Exercise objective
Rewrite the lines starting at the one containing "discount [464, 2036]" and ending at the one containing "grunted [190, 184]", replacing "Output" with "Give" and leaving everything else unchanged.

[Dataset entries]
▼▼▼
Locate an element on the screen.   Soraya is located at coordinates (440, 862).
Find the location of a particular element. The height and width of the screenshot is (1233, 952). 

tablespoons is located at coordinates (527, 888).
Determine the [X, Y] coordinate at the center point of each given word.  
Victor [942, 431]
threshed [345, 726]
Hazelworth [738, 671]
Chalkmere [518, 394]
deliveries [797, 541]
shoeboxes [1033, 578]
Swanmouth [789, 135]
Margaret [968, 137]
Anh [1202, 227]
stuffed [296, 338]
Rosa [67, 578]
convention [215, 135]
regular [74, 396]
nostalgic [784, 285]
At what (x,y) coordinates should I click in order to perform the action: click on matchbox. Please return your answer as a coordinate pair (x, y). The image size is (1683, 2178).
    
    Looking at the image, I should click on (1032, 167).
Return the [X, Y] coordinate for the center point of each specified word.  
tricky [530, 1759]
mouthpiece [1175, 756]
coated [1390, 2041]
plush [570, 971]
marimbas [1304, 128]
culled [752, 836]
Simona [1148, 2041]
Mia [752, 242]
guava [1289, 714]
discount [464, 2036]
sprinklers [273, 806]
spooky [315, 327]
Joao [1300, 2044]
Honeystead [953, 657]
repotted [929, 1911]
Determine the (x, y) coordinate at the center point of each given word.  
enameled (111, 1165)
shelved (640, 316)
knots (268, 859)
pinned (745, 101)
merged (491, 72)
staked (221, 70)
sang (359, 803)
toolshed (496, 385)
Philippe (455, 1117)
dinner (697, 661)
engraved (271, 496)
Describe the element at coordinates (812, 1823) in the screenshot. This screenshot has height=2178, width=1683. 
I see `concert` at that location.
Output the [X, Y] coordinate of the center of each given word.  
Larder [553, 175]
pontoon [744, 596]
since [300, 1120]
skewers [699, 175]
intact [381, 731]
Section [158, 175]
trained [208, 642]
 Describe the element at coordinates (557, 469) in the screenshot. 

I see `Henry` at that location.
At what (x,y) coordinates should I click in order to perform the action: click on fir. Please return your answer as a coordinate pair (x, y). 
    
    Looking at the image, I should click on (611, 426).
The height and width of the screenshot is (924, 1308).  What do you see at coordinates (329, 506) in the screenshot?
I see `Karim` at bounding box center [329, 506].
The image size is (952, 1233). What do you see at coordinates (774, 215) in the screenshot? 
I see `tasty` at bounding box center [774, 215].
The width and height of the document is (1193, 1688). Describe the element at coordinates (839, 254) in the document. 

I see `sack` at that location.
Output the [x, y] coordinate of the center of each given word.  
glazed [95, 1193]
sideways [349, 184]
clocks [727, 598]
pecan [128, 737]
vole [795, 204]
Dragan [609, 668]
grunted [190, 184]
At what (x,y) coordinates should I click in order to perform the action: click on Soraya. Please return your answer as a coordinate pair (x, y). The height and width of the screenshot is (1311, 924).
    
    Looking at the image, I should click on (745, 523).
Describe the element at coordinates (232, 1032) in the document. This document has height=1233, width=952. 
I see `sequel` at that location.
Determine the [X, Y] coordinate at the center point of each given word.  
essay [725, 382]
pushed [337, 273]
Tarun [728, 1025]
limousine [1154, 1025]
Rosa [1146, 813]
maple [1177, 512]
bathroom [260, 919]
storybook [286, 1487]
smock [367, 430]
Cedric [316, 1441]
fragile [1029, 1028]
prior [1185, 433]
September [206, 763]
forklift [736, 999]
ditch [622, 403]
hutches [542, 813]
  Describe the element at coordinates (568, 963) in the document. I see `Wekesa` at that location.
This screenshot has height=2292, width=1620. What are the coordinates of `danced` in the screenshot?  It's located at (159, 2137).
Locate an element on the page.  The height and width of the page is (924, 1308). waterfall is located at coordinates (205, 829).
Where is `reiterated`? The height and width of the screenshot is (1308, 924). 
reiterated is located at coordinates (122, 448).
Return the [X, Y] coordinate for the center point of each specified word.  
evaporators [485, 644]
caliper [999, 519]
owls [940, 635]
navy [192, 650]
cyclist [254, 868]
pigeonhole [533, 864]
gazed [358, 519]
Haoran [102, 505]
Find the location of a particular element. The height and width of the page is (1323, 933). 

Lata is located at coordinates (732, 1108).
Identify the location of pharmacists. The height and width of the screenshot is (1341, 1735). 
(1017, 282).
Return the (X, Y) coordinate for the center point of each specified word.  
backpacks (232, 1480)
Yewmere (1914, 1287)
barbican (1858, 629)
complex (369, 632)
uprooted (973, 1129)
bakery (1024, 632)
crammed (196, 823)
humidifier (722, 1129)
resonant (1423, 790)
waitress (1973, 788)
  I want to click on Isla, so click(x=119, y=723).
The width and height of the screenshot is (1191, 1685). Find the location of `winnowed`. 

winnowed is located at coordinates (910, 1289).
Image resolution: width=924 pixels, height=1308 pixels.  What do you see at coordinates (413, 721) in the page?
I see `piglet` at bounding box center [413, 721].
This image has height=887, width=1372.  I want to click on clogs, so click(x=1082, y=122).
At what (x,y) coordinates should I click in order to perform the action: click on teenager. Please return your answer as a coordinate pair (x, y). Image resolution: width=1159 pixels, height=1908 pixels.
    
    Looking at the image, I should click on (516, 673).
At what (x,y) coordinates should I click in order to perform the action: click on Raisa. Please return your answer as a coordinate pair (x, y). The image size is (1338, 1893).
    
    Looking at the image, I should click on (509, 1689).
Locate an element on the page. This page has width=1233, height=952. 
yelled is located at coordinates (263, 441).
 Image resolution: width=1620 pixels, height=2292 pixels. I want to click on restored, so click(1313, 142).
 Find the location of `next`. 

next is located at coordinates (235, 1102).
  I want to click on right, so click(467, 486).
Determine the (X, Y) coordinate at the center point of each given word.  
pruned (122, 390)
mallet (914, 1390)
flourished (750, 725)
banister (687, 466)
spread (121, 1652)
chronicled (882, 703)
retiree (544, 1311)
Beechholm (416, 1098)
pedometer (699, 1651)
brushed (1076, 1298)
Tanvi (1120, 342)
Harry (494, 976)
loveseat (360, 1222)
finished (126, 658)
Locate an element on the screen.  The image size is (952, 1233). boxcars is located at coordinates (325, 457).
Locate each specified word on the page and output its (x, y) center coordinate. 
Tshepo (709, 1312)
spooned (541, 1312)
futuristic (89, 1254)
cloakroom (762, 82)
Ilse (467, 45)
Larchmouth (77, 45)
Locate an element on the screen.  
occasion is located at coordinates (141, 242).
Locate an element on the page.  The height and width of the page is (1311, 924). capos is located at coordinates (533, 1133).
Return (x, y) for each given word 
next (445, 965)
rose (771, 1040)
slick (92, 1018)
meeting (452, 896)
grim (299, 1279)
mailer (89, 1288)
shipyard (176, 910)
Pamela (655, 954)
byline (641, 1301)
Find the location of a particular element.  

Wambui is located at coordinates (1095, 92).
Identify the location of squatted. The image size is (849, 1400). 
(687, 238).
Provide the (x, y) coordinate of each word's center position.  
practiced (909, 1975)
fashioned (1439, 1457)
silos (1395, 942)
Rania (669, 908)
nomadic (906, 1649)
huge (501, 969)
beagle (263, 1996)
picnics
▲▲▲
Problem solution
discount [464, 2036]
sprinklers [273, 806]
spooky [315, 327]
Joao [1300, 2044]
Honeystead [953, 657]
repotted [929, 1911]
Determine the (x, y) coordinate at the center point of each given word.  
enameled (111, 1165)
shelved (640, 316)
knots (268, 859)
pinned (745, 101)
merged (491, 72)
staked (221, 70)
sang (359, 803)
toolshed (496, 385)
Philippe (455, 1117)
dinner (697, 661)
engraved (271, 496)
Describe the element at coordinates (812, 1823) in the screenshot. This screenshot has height=2178, width=1683. 
I see `concert` at that location.
Give the [X, Y] coordinate of the center of each given word.  
Larder [553, 175]
pontoon [744, 596]
since [300, 1120]
skewers [699, 175]
intact [381, 731]
Section [158, 175]
trained [208, 642]
 Describe the element at coordinates (557, 469) in the screenshot. 

I see `Henry` at that location.
At what (x,y) coordinates should I click in order to perform the action: click on fir. Please return your answer as a coordinate pair (x, y). 
    
    Looking at the image, I should click on (611, 426).
The height and width of the screenshot is (924, 1308).  What do you see at coordinates (329, 506) in the screenshot?
I see `Karim` at bounding box center [329, 506].
The image size is (952, 1233). What do you see at coordinates (774, 215) in the screenshot? 
I see `tasty` at bounding box center [774, 215].
The width and height of the document is (1193, 1688). Describe the element at coordinates (839, 254) in the document. 

I see `sack` at that location.
Give the [x, y] coordinate of the center of each given word.  
glazed [95, 1193]
sideways [349, 184]
clocks [727, 598]
pecan [128, 737]
vole [795, 204]
Dragan [609, 668]
grunted [190, 184]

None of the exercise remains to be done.